**Activity**
Below are entries; copy exactly, and only, the lines from the one containing "red round brick I4" through their final line, leaving out pictures.

**Records provided**
====================
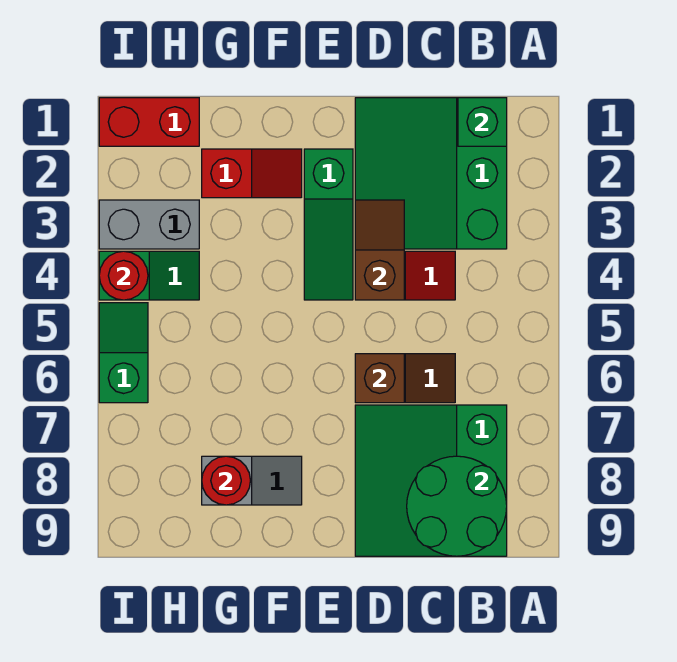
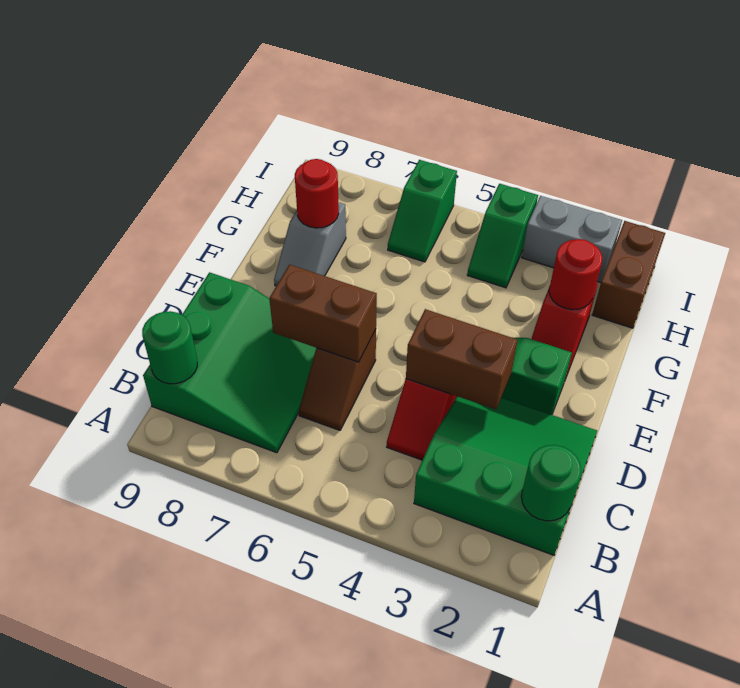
green brick B1 level 2 -> green round brick B1 level 2
green slope B7:D9 level 1 top B -> green slope B7:D9 level 1 top 9
green round brick B8:C9 level 2 -> green round brick B9 level 2
brown slope D3:D4 level 2 top 4 -> brown brick D3:D4 level 2
brown brick D6 level 2 -> brown brick D6:D7 level 2
red brick H1:I1 level 1 -> brown brick H1:I1 level 1
grey brick H3:I3 level 1 -> grey brick I2:I3 level 1
red round brick I4 level 2 -> red round brick G2 level 2
green slope I5:I6 level 1 top 6 -> green slope H6:I6 level 1 top I

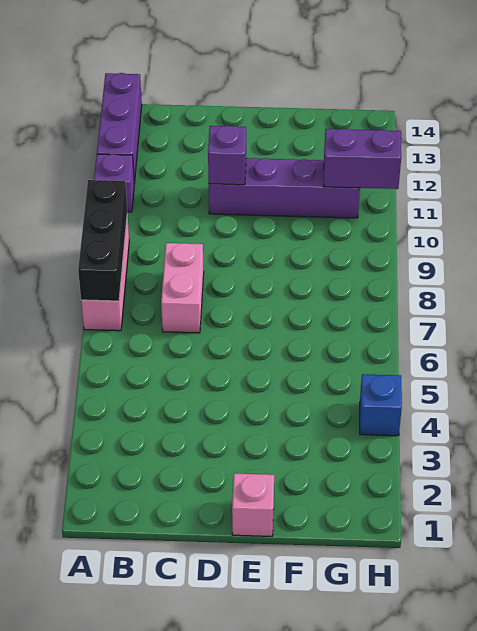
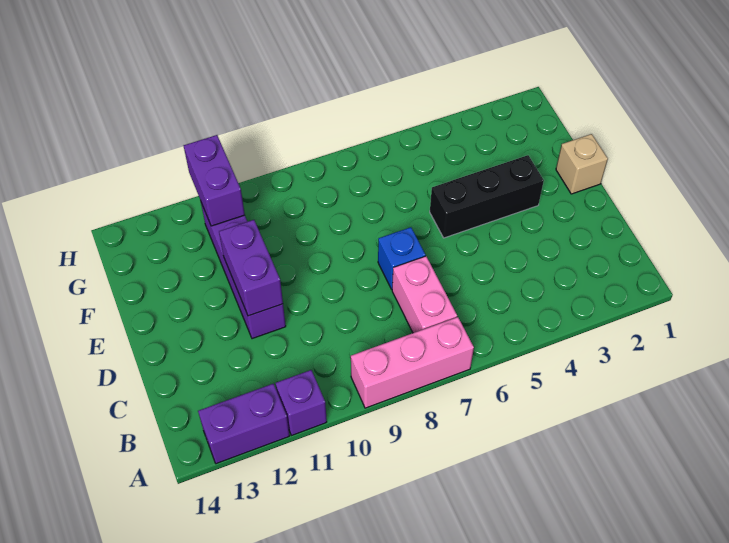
black brick A7:A9 level 2 -> black brick E3:E5 level 1
purple brick A12:A14 level 1 -> purple brick A12:A13 level 1
pink brick C7:C8 level 1 -> pink brick B7:C7 level 1
purple brick D11 level 2 -> purple brick D11:E11 level 2
pink brick E1 level 1 -> tan brick E1 level 1
blue brick H4 level 1 -> blue brick D7 level 1

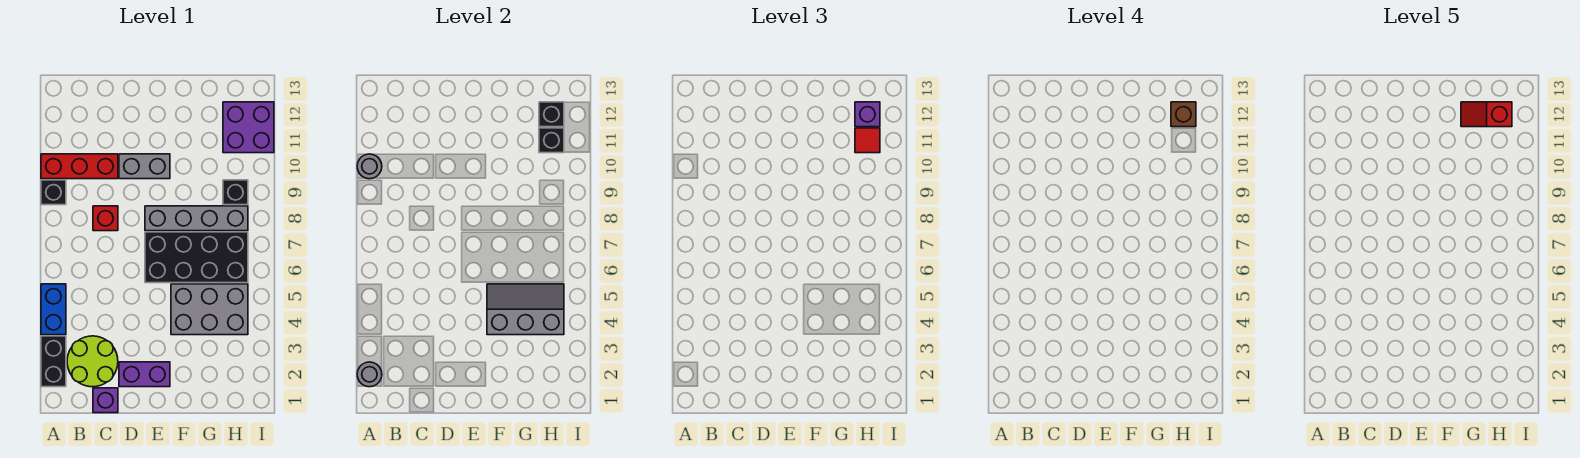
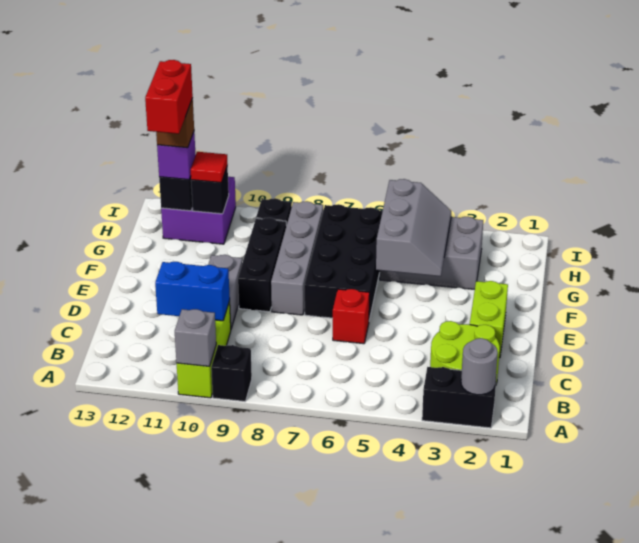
blue brick A4:A5 level 1 -> blue brick C10:C11 level 2
red brick A10:C10 level 1 -> lime brick A10:C10 level 1
grey round brick A10 level 2 -> grey brick A10 level 2
purple brick C1 level 1 -> none
red brick C8 level 1 -> red brick D6 level 1
purple brick D2:E2 level 1 -> lime brick D2:E2 level 1
none -> black brick E9:G9 level 1
grey brick F4:H5 level 1 -> grey brick G3:H5 level 1
grey slope F4:H5 level 2 top 4 -> grey slope F4:H5 level 2 top 5
red slope G12:H12 level 5 top H -> red brick G12:H12 level 5

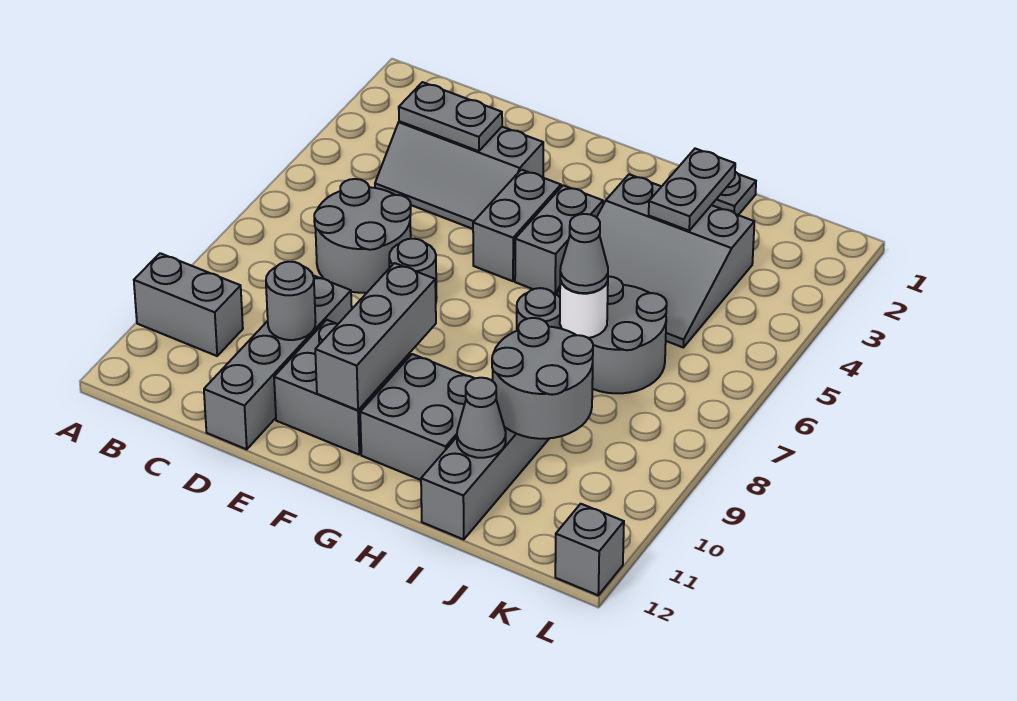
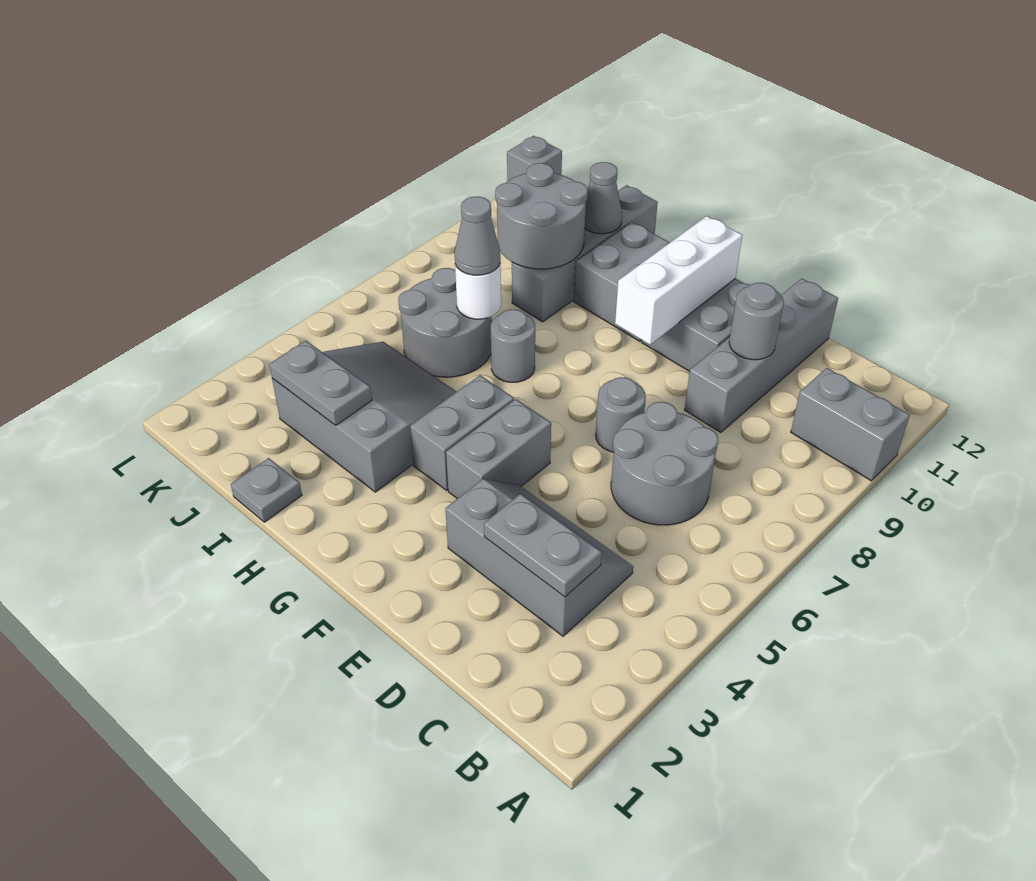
grey brick F9:F11 level 2 -> white brick F9:F11 level 2
grey plate I2:I3 level 2 -> grey plate I3:J3 level 2

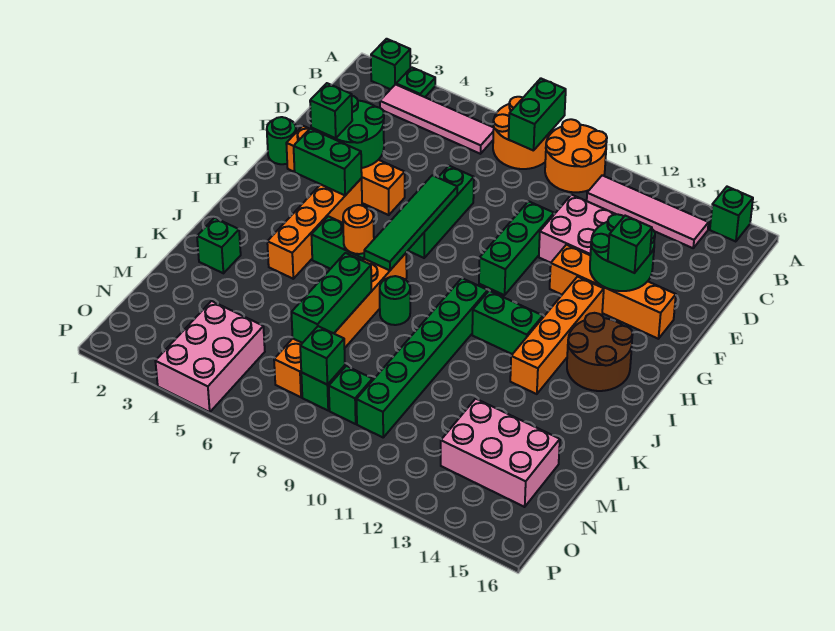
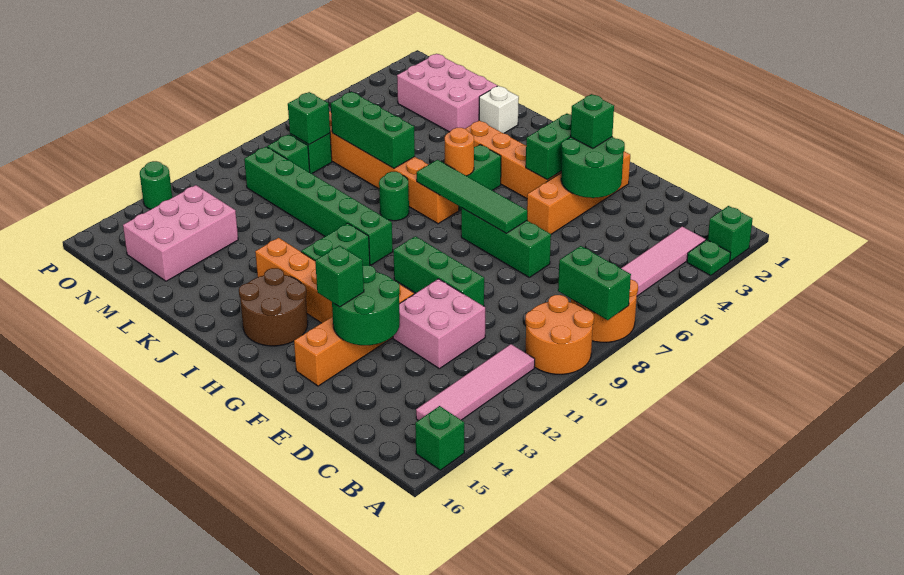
green round brick F1 level 1 -> green round brick P13 level 1
green brick K2 level 1 -> white brick K2 level 1
pink brick N4:P5 level 1 -> pink brick L2:N3 level 1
====================
**Solution**
red round brick I4 level 2 -> red round brick G2 level 2
green slope I5:I6 level 1 top 6 -> green slope H6:I6 level 1 top I

black brick A7:A9 level 2 -> black brick E3:E5 level 1
purple brick A12:A14 level 1 -> purple brick A12:A13 level 1
pink brick C7:C8 level 1 -> pink brick B7:C7 level 1
purple brick D11 level 2 -> purple brick D11:E11 level 2
pink brick E1 level 1 -> tan brick E1 level 1
blue brick H4 level 1 -> blue brick D7 level 1

blue brick A4:A5 level 1 -> blue brick C10:C11 level 2
red brick A10:C10 level 1 -> lime brick A10:C10 level 1
grey round brick A10 level 2 -> grey brick A10 level 2
purple brick C1 level 1 -> none
red brick C8 level 1 -> red brick D6 level 1
purple brick D2:E2 level 1 -> lime brick D2:E2 level 1
none -> black brick E9:G9 level 1
grey brick F4:H5 level 1 -> grey brick G3:H5 level 1
grey slope F4:H5 level 2 top 4 -> grey slope F4:H5 level 2 top 5
red slope G12:H12 level 5 top H -> red brick G12:H12 level 5

grey brick F9:F11 level 2 -> white brick F9:F11 level 2
grey plate I2:I3 level 2 -> grey plate I3:J3 level 2

green round brick F1 level 1 -> green round brick P13 level 1
green brick K2 level 1 -> white brick K2 level 1
pink brick N4:P5 level 1 -> pink brick L2:N3 level 1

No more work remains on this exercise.